#### Task to carry out:
Please output all of the entries exactly and omit any images they hold.

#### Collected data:
• • • •
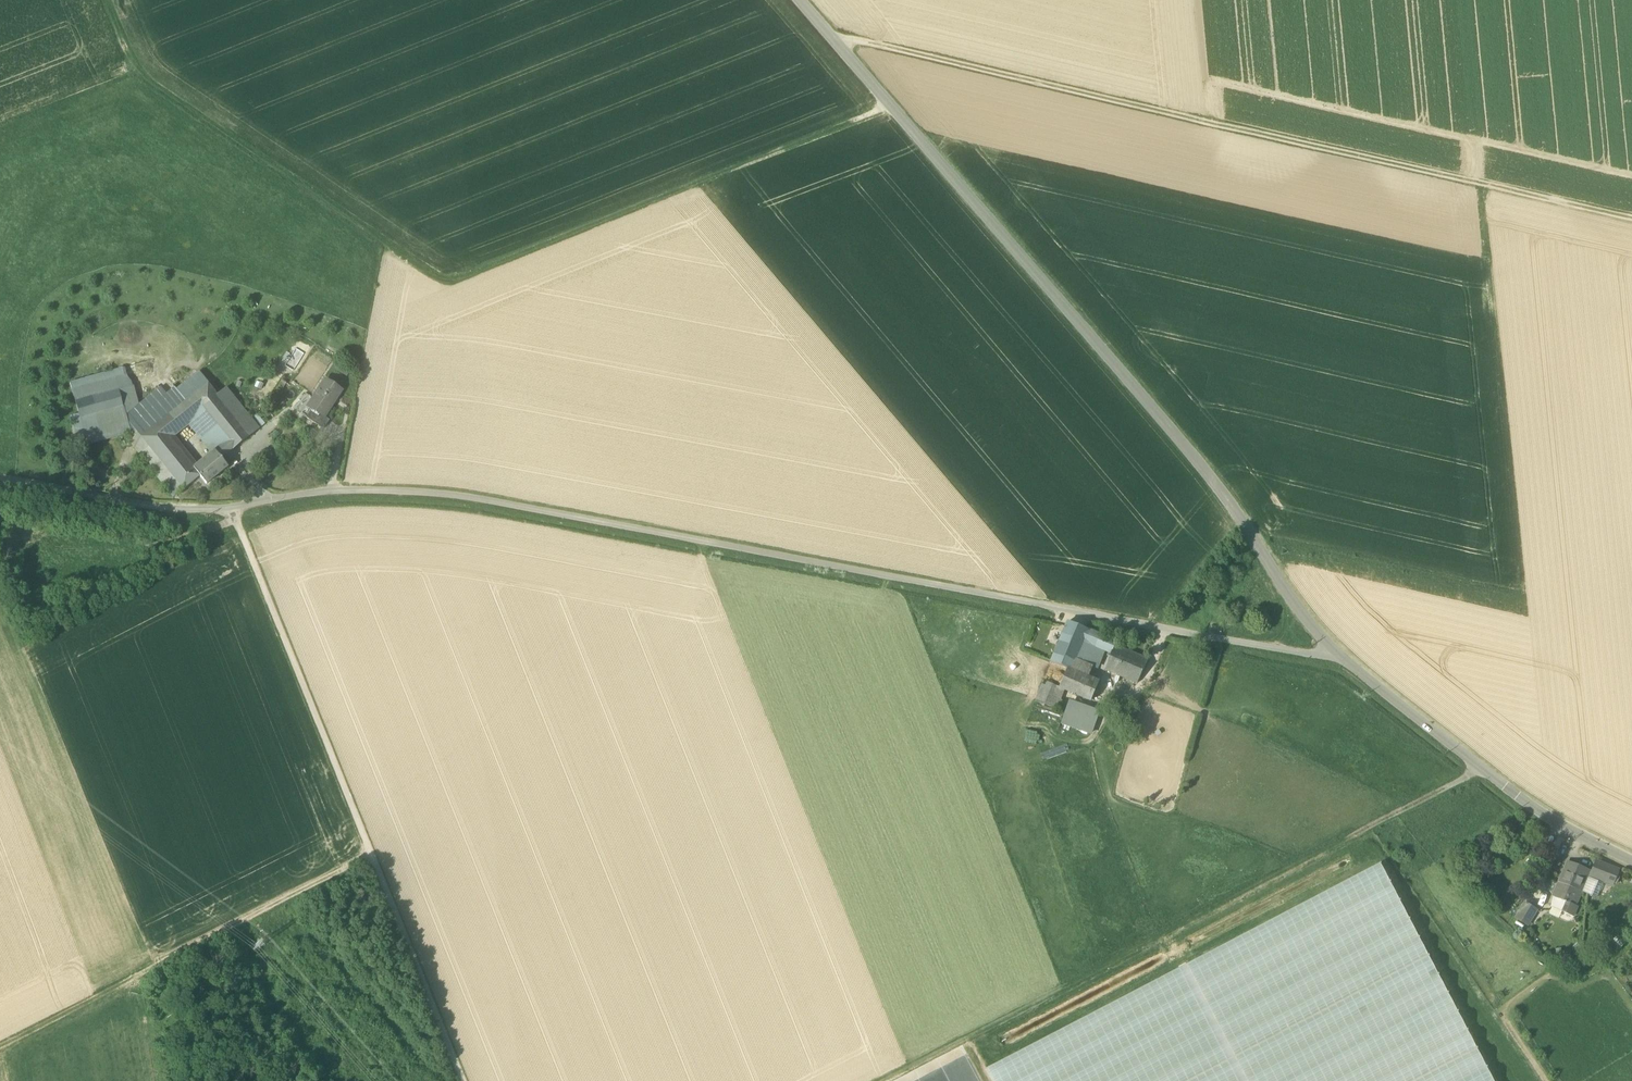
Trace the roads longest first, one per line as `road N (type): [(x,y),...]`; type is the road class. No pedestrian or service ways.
road 1 (unclassified): [(0,479),(167,509),(230,507),(326,489),(467,495),(1334,661)]
road 2 (track): [(891,105),(439,284),(135,71),(106,0)]
road 3 (residential): [(801,0),(1198,461),(1334,661)]
road 4 (track): [(1631,219),(856,39),(837,42)]
road 5 (track): [(230,507),(463,1080)]
road 6 (track): [(372,855),(0,1046)]
road 7 (residential): [(1334,661),(1542,813),(1631,859)]

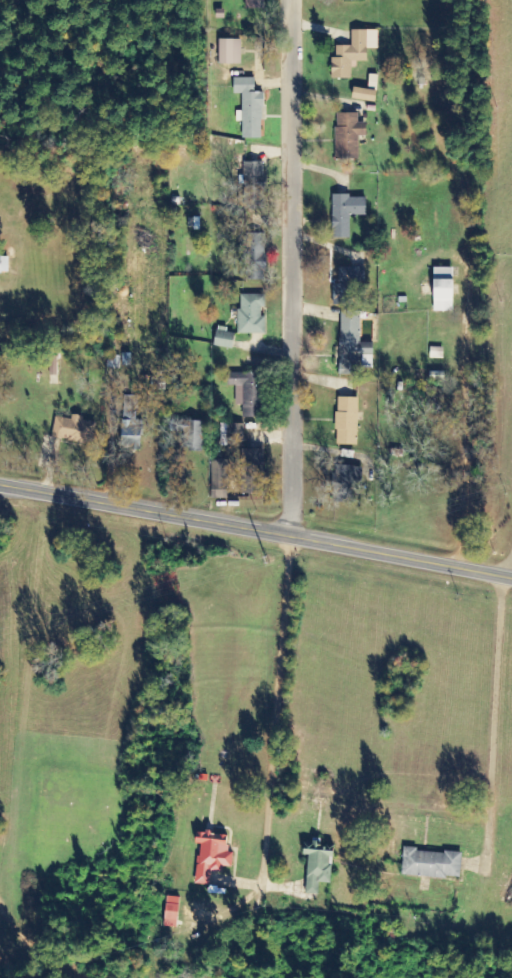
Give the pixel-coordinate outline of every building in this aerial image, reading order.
[(246,9),(266,9),(266,0),(246,0),(246,9)] [(352,46),(336,46),(336,58),(331,58),(331,79),(353,79),(353,62),(367,62),(367,49),(378,49),(378,31),(352,31),(352,46)] [(241,40),(219,40),(219,65),(242,64),(241,40)] [(263,138),(263,93),(255,93),(255,78),(234,78),(234,94),(242,94),(242,111),(236,111),(236,122),(242,122),(242,139),(263,138)] [(378,92),(355,88),(352,99),(375,103),(378,92)] [(336,159),(359,159),(359,136),(367,136),(367,123),(359,123),(359,113),(336,114),(336,159)] [(243,163),(244,210),(266,209),(265,162),(243,163)] [(332,197),(333,239),(351,239),(350,216),(367,216),(367,196),(332,197)] [(241,227),(241,281),(266,281),(266,234),(256,234),(256,227),(241,227)] [(9,273),(9,257),(0,257),(0,273),(9,273)] [(334,306),(359,305),(357,268),(338,269),(339,287),(333,287),(334,306)] [(434,312),(453,312),(454,268),(435,268),(434,312)] [(266,295),(239,295),(238,334),(263,335),(264,307),(266,307),(266,295)] [(360,375),(360,312),(340,312),(340,375),(360,375)] [(227,328),(217,327),(215,347),(233,349),(235,334),(227,333),(227,328)] [(227,374),(227,386),(242,386),(243,417),(262,417),(261,373),(227,374)] [(137,396),(122,396),(122,450),(142,450),(142,421),(137,421),(137,396)] [(357,445),(358,398),(337,398),(336,445),(357,445)] [(96,421),(73,418),(73,419),(55,417),(53,439),(93,444),(96,421)] [(182,449),(203,450),(204,422),(183,421),(182,449)] [(245,424),(221,424),(220,446),(229,446),(229,440),(244,441),(245,424)] [(263,495),(264,450),(241,450),(241,494),(263,495)] [(211,499),(228,500),(229,461),(212,460),(211,499)] [(361,492),(362,467),(332,466),(332,491),(361,492)] [(196,885),(210,886),(211,873),(224,874),(224,867),(233,868),(234,854),(227,853),(229,835),(197,832),(196,845),(199,845),(196,885)] [(307,895),(319,895),(319,884),(331,885),(332,860),(334,860),(334,850),(320,849),(320,843),(305,842),(304,855),(308,856),(307,895)] [(402,876),(460,880),(462,854),(404,850),(402,876)] [(164,927),(178,928),(181,898),(168,897),(164,927)]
• • • •
#### Final answer:
Trace the roads longest first, one per line as `road N (type): [(x,y),...]`; type is the road class. No pedestrian or service ways.
road 1 (unclassified): [(0,479),(167,509),(230,507),(326,489),(467,495),(1334,661)]
road 2 (track): [(891,105),(439,284),(135,71),(106,0)]
road 3 (residential): [(801,0),(1198,461),(1334,661)]
road 4 (track): [(1631,219),(856,39),(837,42)]
road 5 (track): [(230,507),(463,1080)]
road 6 (track): [(372,855),(0,1046)]
road 7 (residential): [(1334,661),(1542,813),(1631,859)]

Give the pixel-coordinate outline of every building in this aerial image, reading order.
[(246,9),(266,9),(266,0),(246,0),(246,9)] [(352,46),(336,46),(336,58),(331,58),(331,79),(353,79),(353,62),(367,62),(367,49),(378,49),(378,31),(352,31),(352,46)] [(241,40),(219,40),(219,65),(242,64),(241,40)] [(263,138),(263,93),(255,93),(255,78),(234,78),(234,94),(242,94),(242,111),(236,111),(236,122),(242,122),(242,139),(263,138)] [(378,92),(355,88),(352,99),(375,103),(378,92)] [(336,159),(359,159),(359,136),(367,136),(367,123),(359,123),(359,113),(336,114),(336,159)] [(243,163),(244,210),(266,209),(265,162),(243,163)] [(332,197),(333,239),(351,239),(350,216),(367,216),(367,196),(332,197)] [(241,227),(241,281),(266,281),(266,234),(256,234),(256,227),(241,227)] [(9,273),(9,257),(0,257),(0,273),(9,273)] [(334,306),(359,305),(357,268),(338,269),(339,287),(333,287),(334,306)] [(434,312),(453,312),(454,268),(435,268),(434,312)] [(266,295),(239,295),(238,334),(263,335),(264,307),(266,307),(266,295)] [(360,375),(360,312),(340,312),(340,375),(360,375)] [(227,328),(217,327),(215,347),(233,349),(235,334),(227,333),(227,328)] [(227,374),(227,386),(242,386),(243,417),(262,417),(261,373),(227,374)] [(137,396),(122,396),(122,450),(142,450),(142,421),(137,421),(137,396)] [(357,445),(358,398),(337,398),(336,445),(357,445)] [(96,421),(73,418),(73,419),(55,417),(53,439),(93,444),(96,421)] [(182,449),(203,450),(204,422),(183,421),(182,449)] [(245,424),(221,424),(220,446),(229,446),(229,440),(244,441),(245,424)] [(263,495),(264,450),(241,450),(241,494),(263,495)] [(211,499),(228,500),(229,461),(212,460),(211,499)] [(361,492),(362,467),(332,466),(332,491),(361,492)] [(196,885),(210,886),(211,873),(224,874),(224,867),(233,868),(234,854),(227,853),(229,835),(197,832),(196,845),(199,845),(196,885)] [(307,895),(319,895),(319,884),(331,885),(332,860),(334,860),(334,850),(320,849),(320,843),(305,842),(304,855),(308,856),(307,895)] [(402,876),(460,880),(462,854),(404,850),(402,876)] [(164,927),(178,928),(181,898),(168,897),(164,927)]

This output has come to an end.